__Record extracts__
.....
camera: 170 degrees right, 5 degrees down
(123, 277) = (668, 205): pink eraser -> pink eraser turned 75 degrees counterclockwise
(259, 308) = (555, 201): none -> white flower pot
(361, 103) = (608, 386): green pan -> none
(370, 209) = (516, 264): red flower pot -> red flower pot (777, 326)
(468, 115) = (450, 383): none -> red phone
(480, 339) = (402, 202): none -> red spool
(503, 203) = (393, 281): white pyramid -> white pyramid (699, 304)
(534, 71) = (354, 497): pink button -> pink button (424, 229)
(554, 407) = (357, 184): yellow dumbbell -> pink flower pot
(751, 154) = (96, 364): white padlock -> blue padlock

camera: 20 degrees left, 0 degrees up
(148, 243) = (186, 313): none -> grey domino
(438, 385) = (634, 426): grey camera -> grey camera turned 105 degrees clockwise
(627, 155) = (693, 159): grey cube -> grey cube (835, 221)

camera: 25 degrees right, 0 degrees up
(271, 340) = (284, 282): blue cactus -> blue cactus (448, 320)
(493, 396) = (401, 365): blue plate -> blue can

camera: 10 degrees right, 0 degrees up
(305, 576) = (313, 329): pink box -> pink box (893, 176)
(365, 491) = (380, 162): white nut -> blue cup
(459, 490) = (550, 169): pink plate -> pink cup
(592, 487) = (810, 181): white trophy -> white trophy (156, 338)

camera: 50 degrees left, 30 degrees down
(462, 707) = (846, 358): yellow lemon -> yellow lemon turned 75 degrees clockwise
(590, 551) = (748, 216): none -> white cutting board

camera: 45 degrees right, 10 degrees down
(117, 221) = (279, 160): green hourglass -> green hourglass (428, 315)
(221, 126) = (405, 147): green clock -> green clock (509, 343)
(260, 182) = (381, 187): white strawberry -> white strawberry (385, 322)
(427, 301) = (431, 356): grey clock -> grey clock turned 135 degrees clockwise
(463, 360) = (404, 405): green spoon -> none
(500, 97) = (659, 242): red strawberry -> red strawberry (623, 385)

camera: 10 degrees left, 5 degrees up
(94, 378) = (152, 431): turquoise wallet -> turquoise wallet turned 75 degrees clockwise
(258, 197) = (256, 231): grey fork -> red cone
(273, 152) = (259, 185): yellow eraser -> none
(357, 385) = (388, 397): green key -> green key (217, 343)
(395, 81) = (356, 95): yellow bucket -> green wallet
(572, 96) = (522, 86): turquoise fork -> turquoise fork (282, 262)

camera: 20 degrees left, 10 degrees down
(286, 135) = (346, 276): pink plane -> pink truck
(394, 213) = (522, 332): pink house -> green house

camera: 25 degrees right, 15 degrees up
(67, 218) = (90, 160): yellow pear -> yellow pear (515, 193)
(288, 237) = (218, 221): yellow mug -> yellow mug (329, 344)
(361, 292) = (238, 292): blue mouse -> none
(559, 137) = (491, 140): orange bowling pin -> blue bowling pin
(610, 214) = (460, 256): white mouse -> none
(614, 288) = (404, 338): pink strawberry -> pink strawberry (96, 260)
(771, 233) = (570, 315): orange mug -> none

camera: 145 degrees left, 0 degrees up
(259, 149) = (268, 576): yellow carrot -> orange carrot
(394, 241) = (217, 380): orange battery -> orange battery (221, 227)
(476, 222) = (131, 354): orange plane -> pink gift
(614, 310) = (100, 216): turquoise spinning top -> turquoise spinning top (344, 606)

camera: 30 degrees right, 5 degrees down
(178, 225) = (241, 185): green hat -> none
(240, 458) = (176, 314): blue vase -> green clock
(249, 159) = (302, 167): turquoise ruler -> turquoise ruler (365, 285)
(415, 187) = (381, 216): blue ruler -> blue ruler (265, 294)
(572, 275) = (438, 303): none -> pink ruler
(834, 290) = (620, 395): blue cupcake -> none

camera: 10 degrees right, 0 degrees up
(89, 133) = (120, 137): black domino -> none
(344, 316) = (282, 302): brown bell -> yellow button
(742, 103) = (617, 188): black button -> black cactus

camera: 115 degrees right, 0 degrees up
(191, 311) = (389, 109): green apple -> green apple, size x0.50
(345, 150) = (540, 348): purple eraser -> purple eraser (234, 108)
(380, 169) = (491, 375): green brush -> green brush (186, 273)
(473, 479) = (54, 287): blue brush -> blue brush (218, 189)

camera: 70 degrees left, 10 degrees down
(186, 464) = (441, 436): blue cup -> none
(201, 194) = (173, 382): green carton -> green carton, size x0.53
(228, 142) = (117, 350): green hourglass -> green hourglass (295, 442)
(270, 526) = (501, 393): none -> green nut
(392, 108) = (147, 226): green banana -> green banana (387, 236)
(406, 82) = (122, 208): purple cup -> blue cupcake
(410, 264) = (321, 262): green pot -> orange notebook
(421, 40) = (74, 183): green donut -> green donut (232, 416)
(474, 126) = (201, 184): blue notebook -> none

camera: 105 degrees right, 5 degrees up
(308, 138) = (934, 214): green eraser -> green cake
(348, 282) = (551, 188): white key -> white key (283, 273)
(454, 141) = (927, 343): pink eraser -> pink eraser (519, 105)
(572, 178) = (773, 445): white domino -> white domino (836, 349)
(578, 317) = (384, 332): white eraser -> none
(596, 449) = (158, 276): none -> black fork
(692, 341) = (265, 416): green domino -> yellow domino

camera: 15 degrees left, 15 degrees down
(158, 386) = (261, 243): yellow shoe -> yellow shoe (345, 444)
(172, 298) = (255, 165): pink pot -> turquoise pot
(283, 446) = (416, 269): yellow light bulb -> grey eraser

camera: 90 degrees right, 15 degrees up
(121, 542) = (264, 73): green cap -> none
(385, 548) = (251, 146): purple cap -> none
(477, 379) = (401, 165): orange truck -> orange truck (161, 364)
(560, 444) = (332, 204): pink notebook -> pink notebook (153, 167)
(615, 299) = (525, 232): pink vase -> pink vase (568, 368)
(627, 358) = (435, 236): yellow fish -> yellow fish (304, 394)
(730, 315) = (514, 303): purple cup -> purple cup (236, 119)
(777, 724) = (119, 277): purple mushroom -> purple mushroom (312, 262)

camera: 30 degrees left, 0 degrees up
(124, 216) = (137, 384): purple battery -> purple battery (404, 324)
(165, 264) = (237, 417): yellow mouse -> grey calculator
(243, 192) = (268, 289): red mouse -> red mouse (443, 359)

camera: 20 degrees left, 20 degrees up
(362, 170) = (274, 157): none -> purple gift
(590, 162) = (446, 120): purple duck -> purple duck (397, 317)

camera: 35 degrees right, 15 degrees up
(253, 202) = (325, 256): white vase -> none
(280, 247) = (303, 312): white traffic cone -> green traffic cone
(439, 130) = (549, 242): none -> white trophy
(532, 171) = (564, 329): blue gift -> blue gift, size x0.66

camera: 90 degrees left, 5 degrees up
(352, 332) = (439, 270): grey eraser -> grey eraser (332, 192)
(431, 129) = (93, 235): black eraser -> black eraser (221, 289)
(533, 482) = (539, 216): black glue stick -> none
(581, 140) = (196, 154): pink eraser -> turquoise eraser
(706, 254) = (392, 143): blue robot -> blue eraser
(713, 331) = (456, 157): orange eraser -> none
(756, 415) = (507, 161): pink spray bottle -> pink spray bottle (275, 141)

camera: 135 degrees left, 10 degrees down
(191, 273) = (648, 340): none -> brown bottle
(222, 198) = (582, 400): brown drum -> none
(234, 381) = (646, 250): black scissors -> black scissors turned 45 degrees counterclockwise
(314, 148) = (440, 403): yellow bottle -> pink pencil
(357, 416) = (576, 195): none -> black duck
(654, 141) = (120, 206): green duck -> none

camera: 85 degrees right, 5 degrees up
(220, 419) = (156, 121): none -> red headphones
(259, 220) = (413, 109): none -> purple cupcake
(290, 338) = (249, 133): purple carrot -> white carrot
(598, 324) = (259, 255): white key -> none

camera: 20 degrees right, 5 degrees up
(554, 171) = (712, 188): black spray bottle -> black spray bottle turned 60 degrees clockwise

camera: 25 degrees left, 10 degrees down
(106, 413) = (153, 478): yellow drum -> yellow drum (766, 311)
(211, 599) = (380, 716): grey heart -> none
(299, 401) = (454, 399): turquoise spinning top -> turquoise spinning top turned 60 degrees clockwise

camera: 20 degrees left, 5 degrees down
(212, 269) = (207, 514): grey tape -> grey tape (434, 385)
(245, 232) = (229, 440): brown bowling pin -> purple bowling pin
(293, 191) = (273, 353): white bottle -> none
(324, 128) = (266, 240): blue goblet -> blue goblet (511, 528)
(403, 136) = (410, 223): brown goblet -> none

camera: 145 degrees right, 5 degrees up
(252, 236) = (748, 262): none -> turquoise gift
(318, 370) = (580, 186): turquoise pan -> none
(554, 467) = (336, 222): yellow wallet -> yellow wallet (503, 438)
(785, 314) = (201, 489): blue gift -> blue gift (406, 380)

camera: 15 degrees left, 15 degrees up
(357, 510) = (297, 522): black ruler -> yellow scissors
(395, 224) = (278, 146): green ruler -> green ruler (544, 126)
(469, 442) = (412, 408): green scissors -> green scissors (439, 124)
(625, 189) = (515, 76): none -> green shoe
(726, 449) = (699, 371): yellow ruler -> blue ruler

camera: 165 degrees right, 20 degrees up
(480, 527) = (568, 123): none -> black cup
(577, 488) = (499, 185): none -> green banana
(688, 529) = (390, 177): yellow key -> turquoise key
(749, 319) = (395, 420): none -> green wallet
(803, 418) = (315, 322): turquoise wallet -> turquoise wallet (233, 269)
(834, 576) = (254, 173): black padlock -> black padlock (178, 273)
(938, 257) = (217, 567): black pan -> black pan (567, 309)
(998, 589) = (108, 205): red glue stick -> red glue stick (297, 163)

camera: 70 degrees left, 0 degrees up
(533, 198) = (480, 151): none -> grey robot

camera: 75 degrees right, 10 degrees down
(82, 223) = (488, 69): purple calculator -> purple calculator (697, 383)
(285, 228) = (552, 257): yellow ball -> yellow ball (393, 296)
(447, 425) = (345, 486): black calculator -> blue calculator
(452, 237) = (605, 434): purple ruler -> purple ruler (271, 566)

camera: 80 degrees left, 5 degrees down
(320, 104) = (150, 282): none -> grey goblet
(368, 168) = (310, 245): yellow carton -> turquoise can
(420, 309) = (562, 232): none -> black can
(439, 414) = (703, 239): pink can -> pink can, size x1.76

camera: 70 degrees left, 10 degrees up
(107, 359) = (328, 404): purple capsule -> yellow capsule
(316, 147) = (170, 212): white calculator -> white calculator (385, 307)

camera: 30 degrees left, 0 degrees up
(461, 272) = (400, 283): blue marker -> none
.....
Looking at the records, how many of the lines contain the string "hourglass"? Only the number should be given.

__Answer box__
2